* EXERCISE MATERIAL *
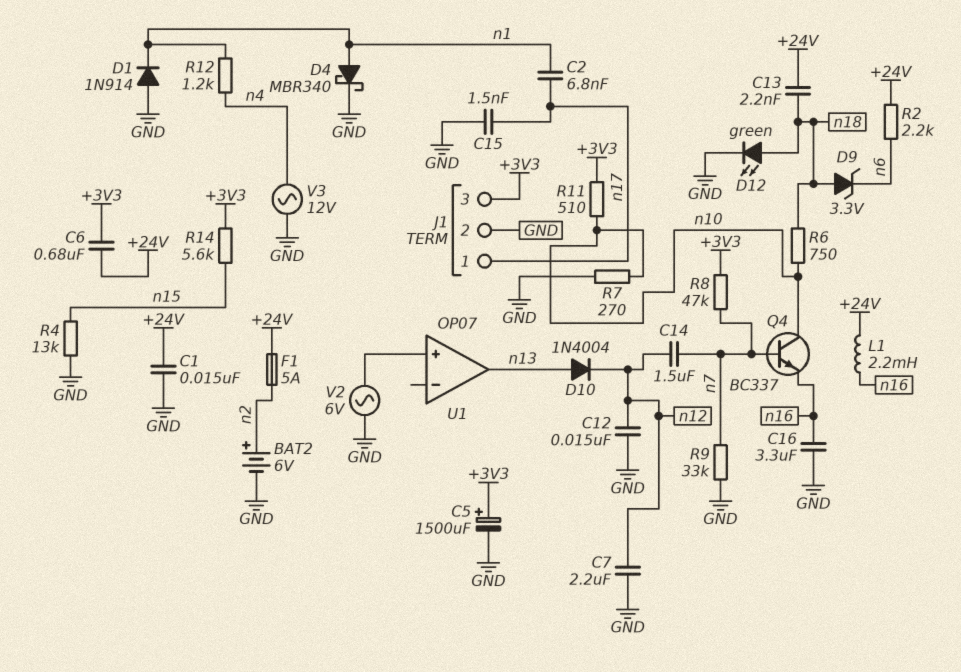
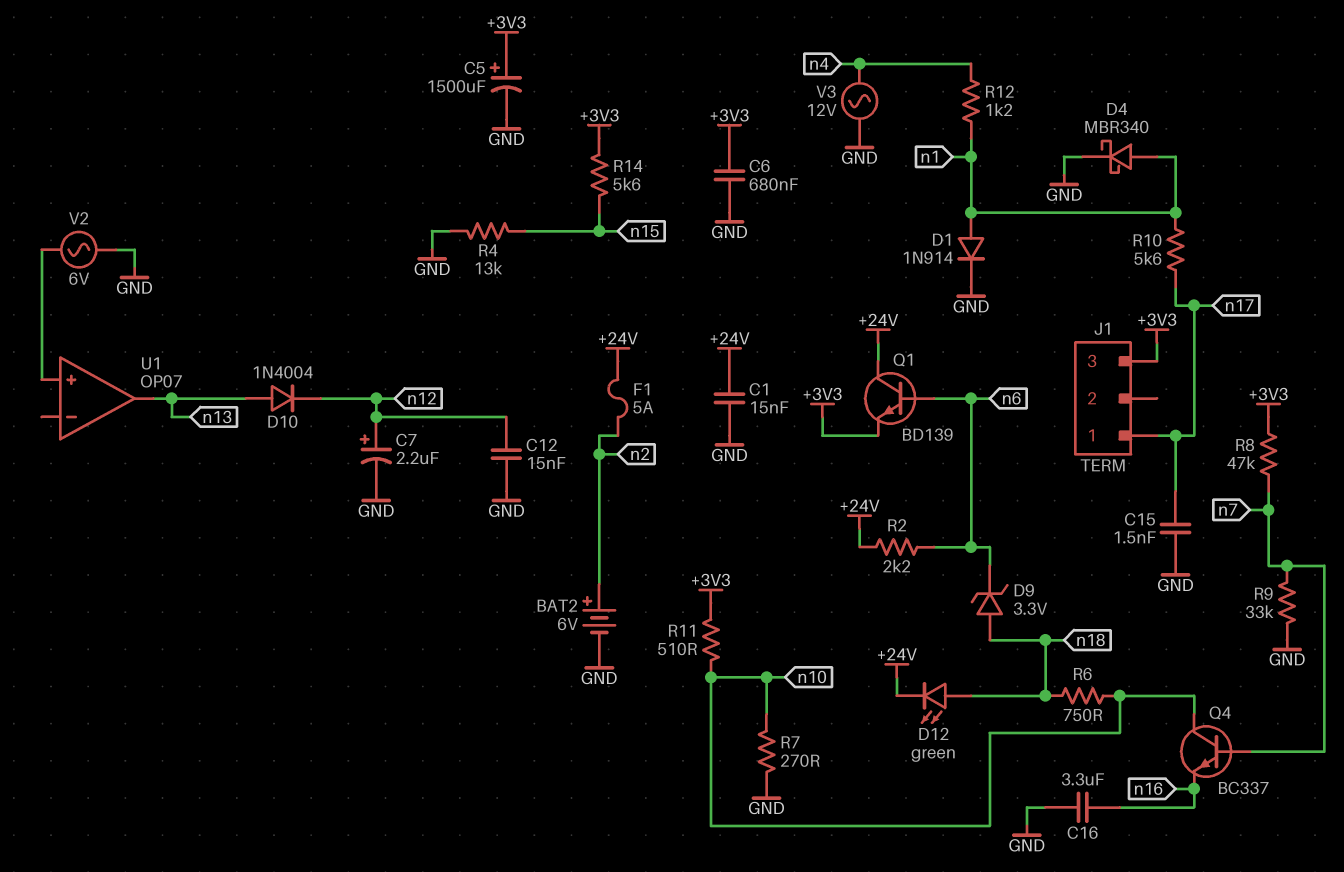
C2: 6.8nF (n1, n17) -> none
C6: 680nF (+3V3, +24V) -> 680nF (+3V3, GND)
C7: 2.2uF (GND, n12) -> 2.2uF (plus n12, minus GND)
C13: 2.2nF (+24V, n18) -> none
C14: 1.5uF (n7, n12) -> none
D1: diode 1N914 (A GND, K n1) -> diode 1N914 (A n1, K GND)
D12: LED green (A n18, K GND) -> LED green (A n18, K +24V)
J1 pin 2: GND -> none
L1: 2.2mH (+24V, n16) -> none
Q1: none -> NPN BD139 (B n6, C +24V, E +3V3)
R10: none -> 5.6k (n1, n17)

* WORK INSTRUCTIONS *
Give every record again word for word, pictures excluded.

* RESPONSE BOX *
C2: 6.8nF (n1, n17) -> none
C6: 680nF (+3V3, +24V) -> 680nF (+3V3, GND)
C7: 2.2uF (GND, n12) -> 2.2uF (plus n12, minus GND)
C13: 2.2nF (+24V, n18) -> none
C14: 1.5uF (n7, n12) -> none
D1: diode 1N914 (A GND, K n1) -> diode 1N914 (A n1, K GND)
D12: LED green (A n18, K GND) -> LED green (A n18, K +24V)
J1 pin 2: GND -> none
L1: 2.2mH (+24V, n16) -> none
Q1: none -> NPN BD139 (B n6, C +24V, E +3V3)
R10: none -> 5.6k (n1, n17)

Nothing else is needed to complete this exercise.